Items from a data source
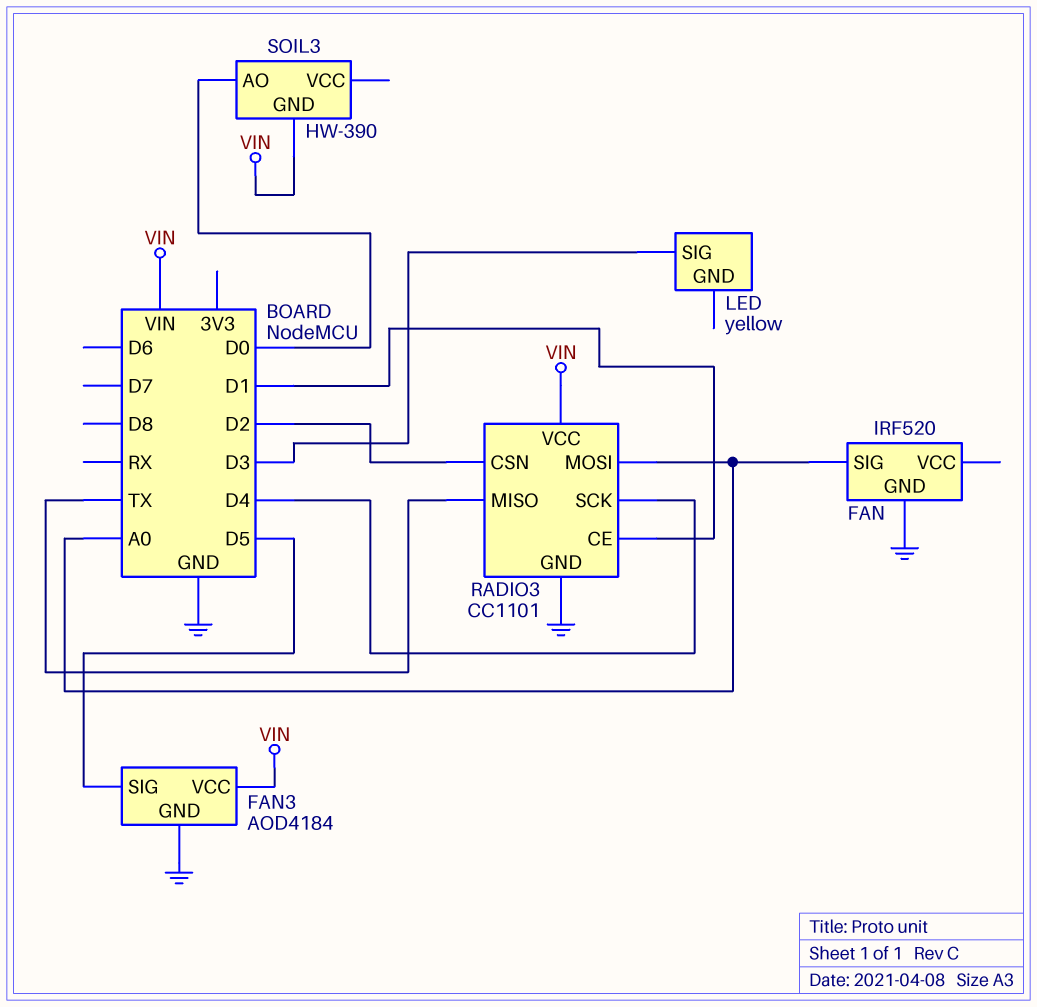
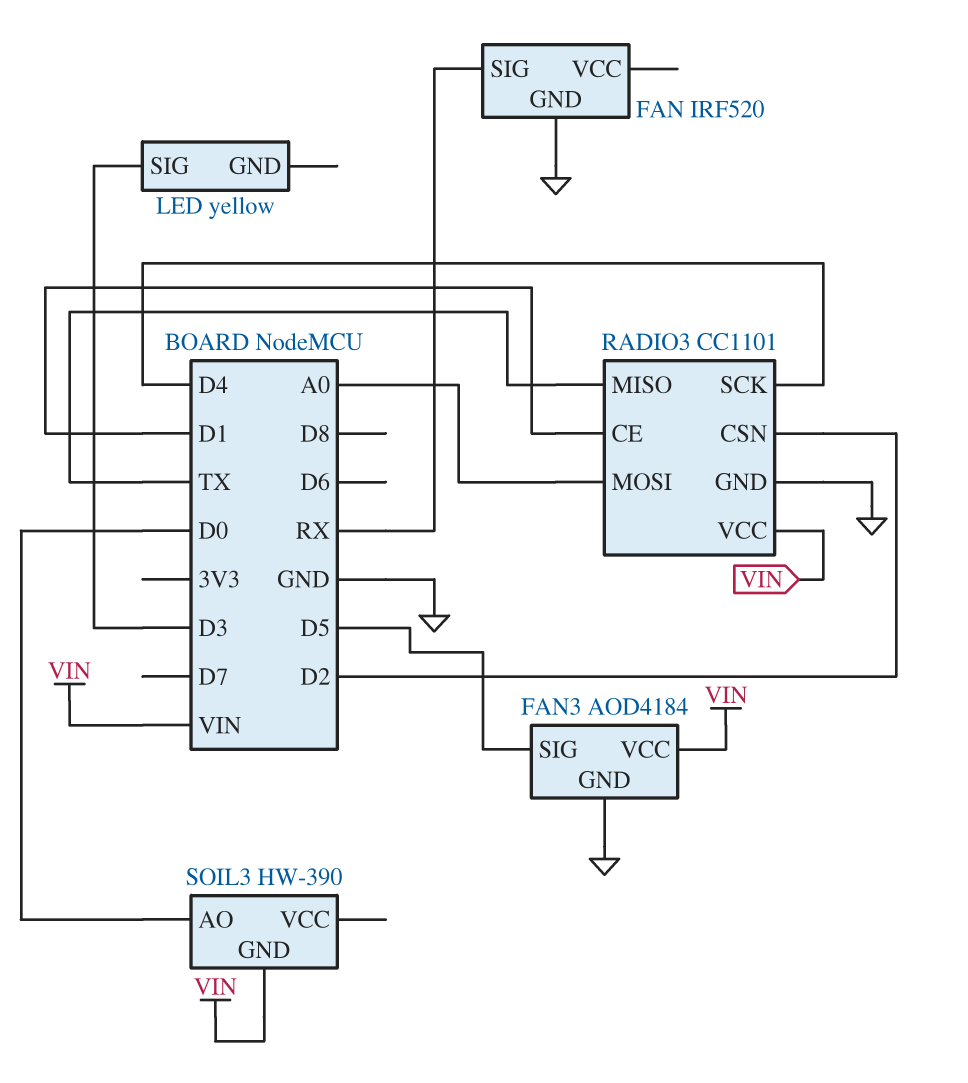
FAN pin SIG: A0 -> RX

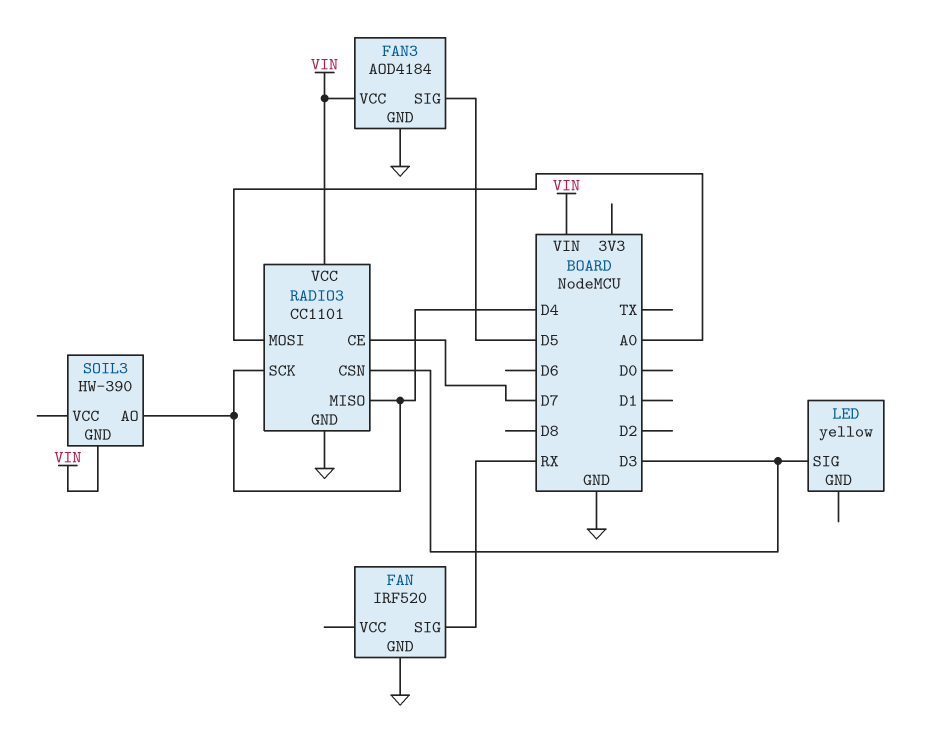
RADIO3 pin CE: D1 -> D7
RADIO3 pin CSN: D2 -> D3
RADIO3 pin MISO: TX -> D4
SOIL3 pin AO: D0 -> D4

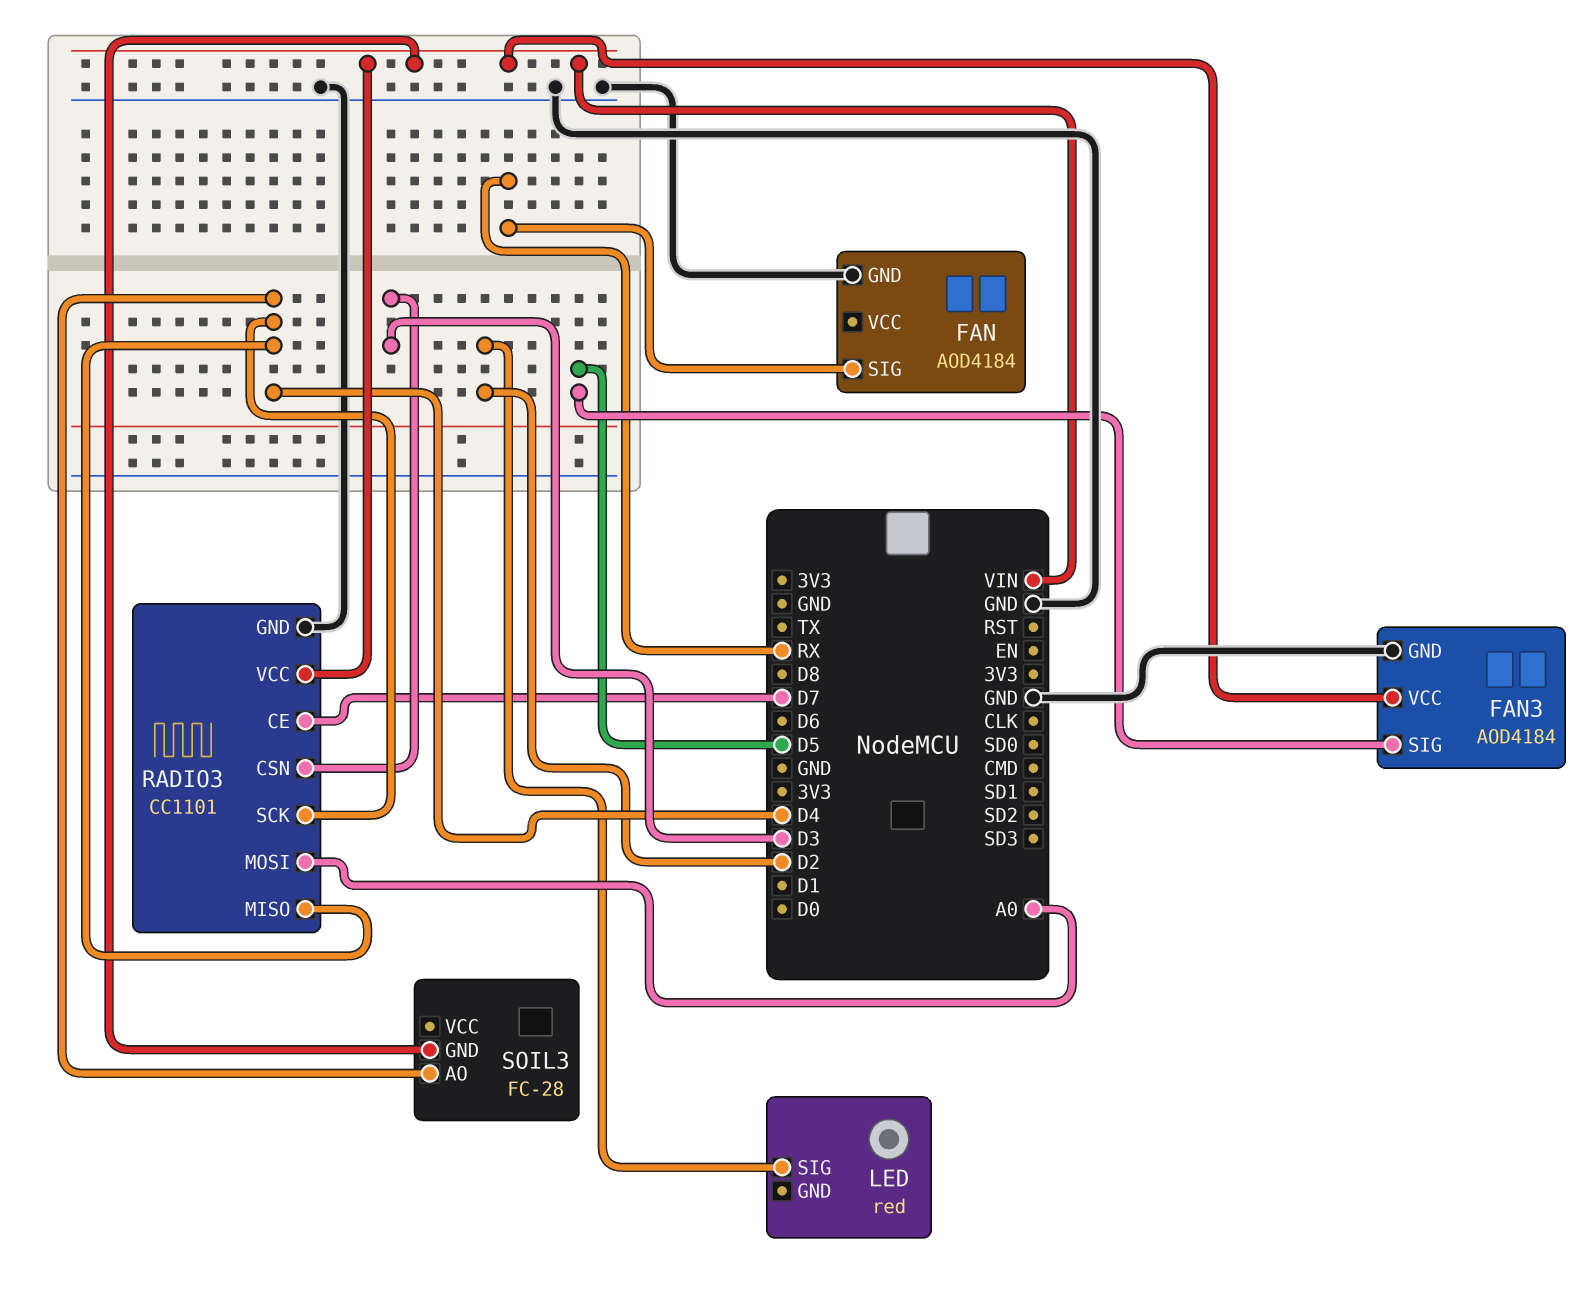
FAN: IRF520 -> AOD4184
LED: yellow -> red
LED pin SIG: D3 -> D2
SOIL3: HW-390 -> FC-28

* WHAT THE TASK ASKS *
Take the entries above and set them down exactly, minus the pictures.

* WORKED SOLUTION *
FAN pin SIG: A0 -> RX

RADIO3 pin CE: D1 -> D7
RADIO3 pin CSN: D2 -> D3
RADIO3 pin MISO: TX -> D4
SOIL3 pin AO: D0 -> D4

FAN: IRF520 -> AOD4184
LED: yellow -> red
LED pin SIG: D3 -> D2
SOIL3: HW-390 -> FC-28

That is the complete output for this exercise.